Content revision data:
--- START ---
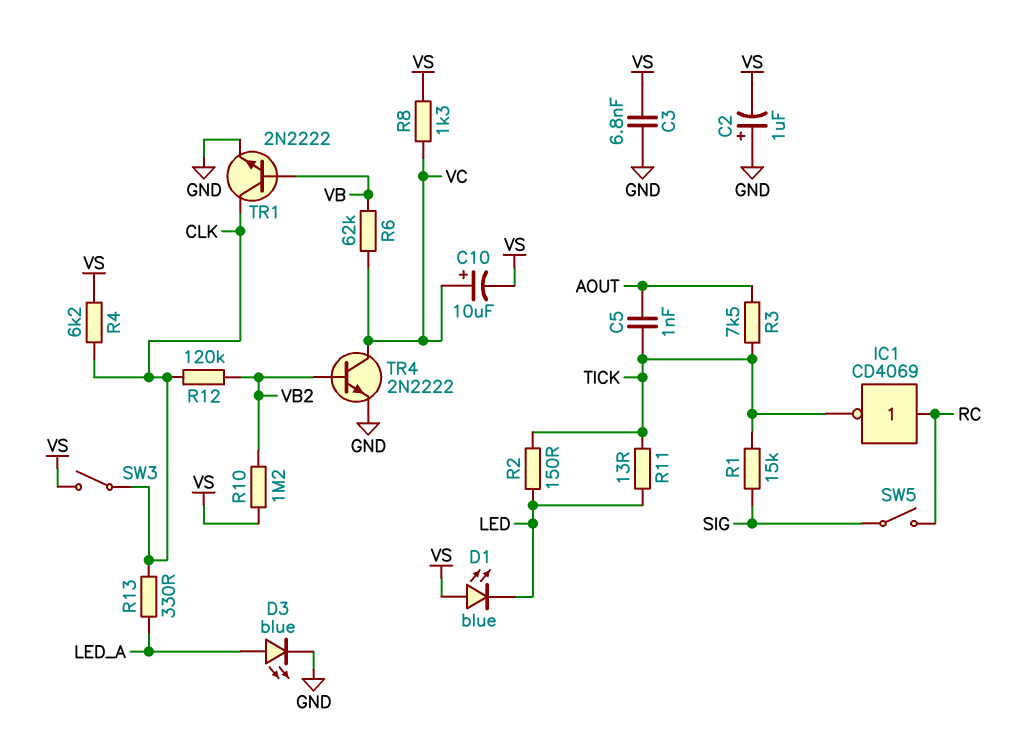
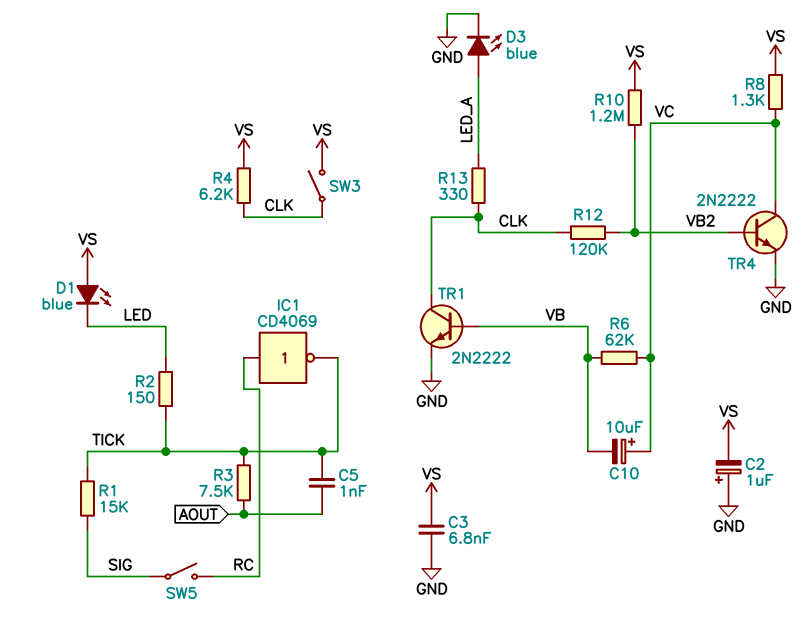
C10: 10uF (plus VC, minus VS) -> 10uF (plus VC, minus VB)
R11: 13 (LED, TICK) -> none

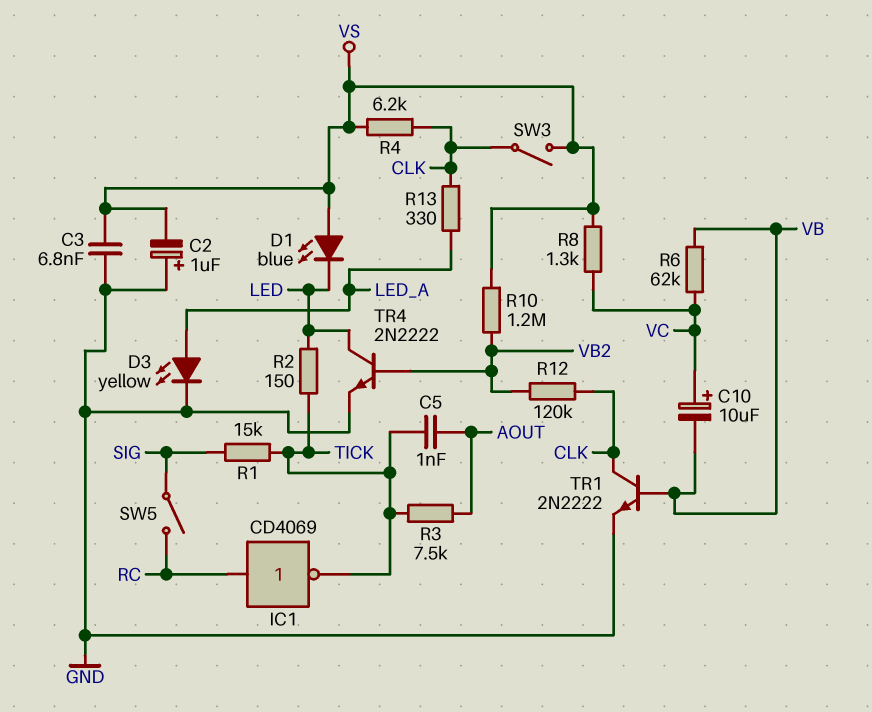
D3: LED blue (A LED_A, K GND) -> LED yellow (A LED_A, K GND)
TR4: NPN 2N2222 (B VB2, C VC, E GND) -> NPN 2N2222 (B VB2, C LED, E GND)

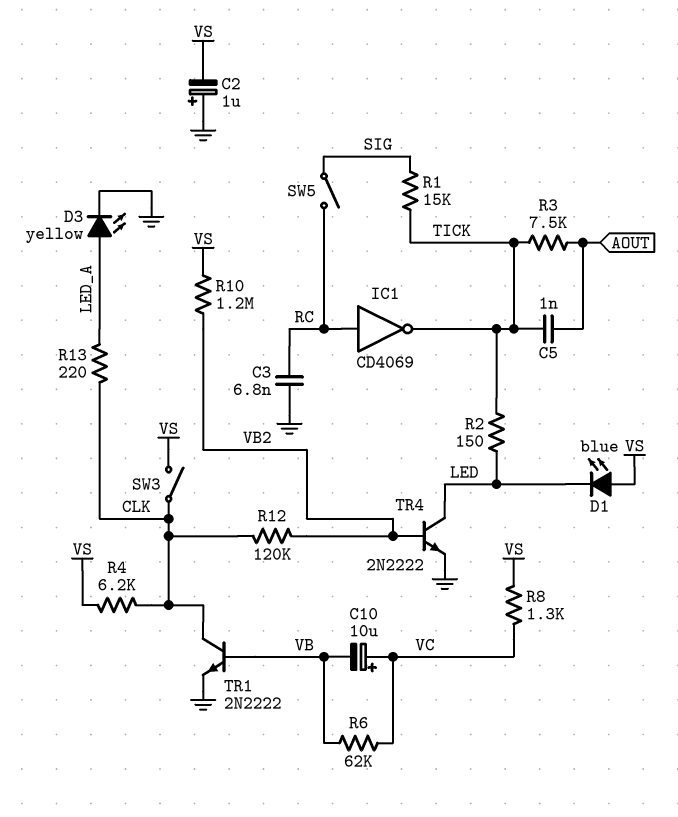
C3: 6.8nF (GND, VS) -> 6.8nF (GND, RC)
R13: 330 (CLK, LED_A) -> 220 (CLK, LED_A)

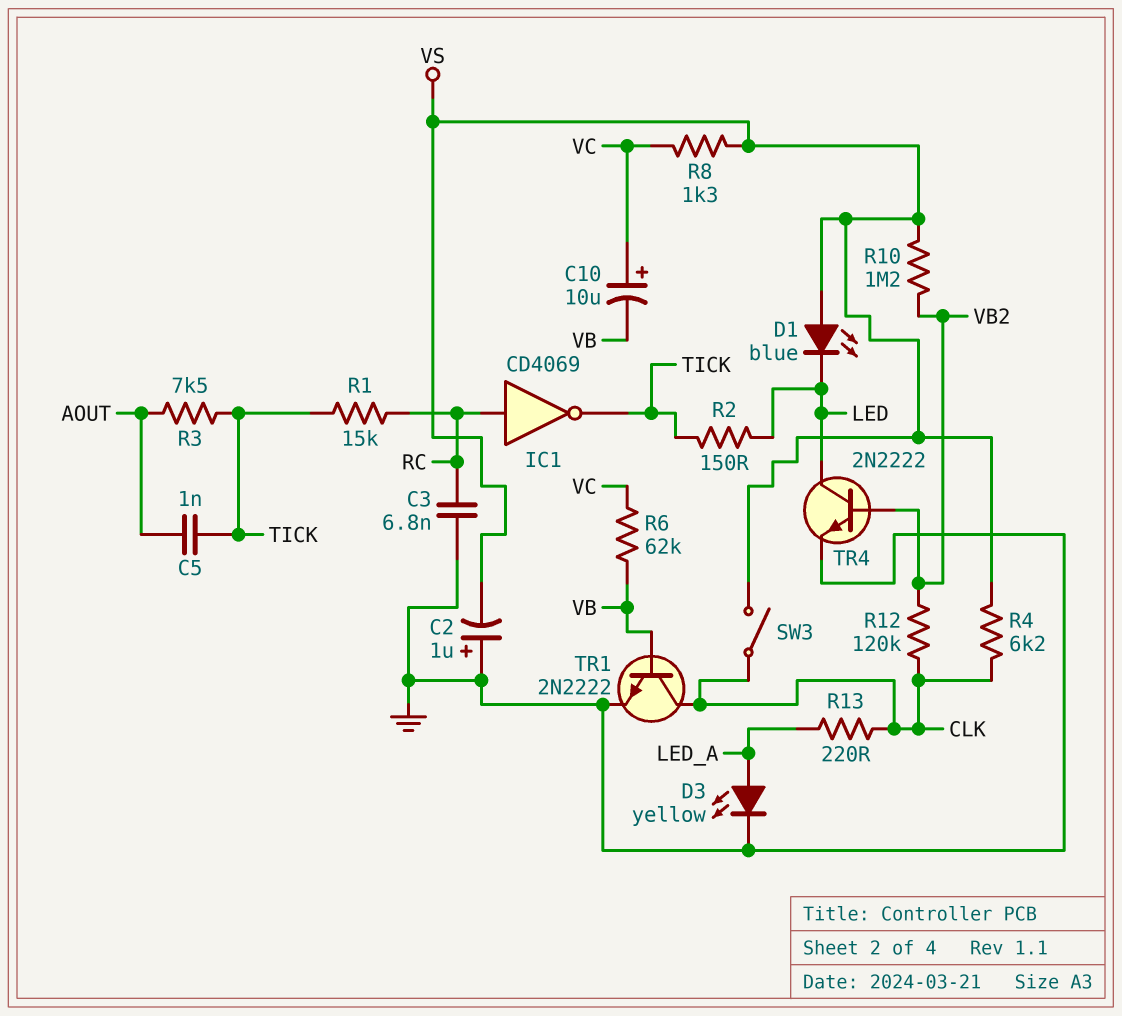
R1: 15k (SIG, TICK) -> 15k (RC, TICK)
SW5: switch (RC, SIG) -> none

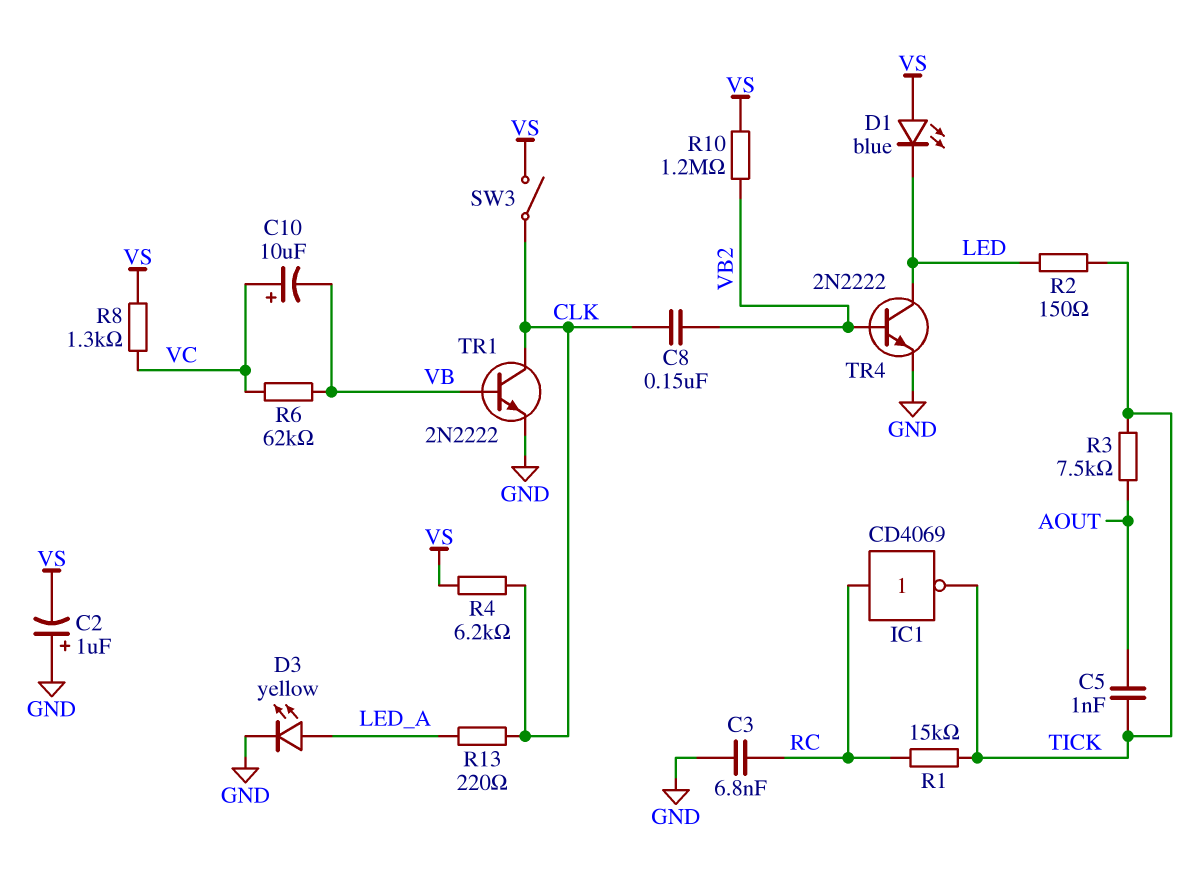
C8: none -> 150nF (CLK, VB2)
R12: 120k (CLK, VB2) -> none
--- END ---
HOW TO COMPLETE THIS TASK:
Only the number of lines in the data that hold "none" should be stated.

ANSWER TO THE EXERCISE:
4